| YOUR INSTRUCTIONS |
Please quote only the lines that start at the one with "The arbre (vert)" and go on to the last line of the data, both ends kept.

| SOURCE MATERIAL |
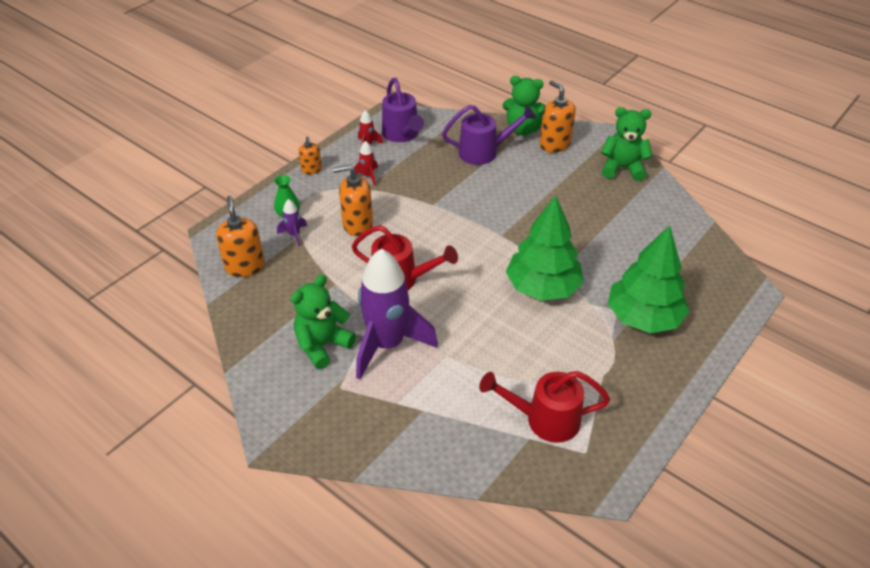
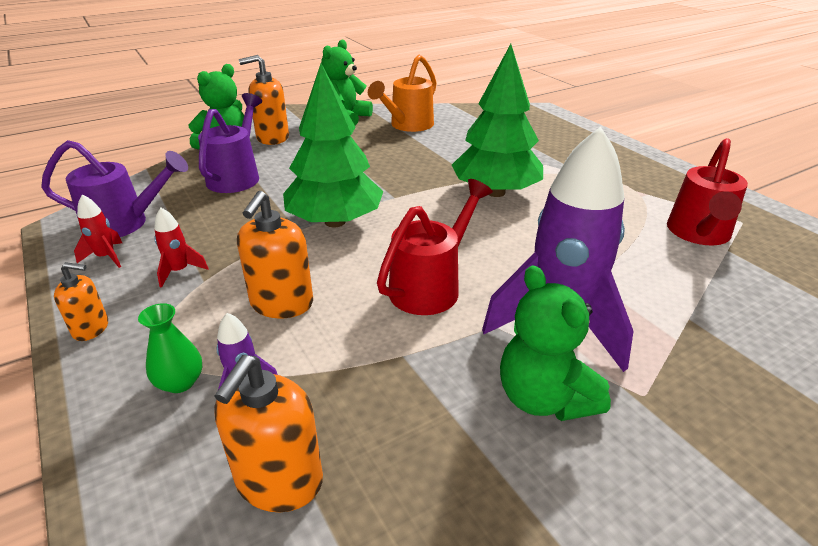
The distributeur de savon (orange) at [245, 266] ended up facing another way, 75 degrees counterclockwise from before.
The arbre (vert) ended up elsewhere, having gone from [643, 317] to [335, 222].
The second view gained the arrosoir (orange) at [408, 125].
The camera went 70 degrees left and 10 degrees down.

| WRITTEN RESPONSE |
The arbre (vert) ended up elsewhere, having gone from [643, 317] to [335, 222].
The second view gained the arrosoir (orange) at [408, 125].
The camera went 70 degrees left and 10 degrees down.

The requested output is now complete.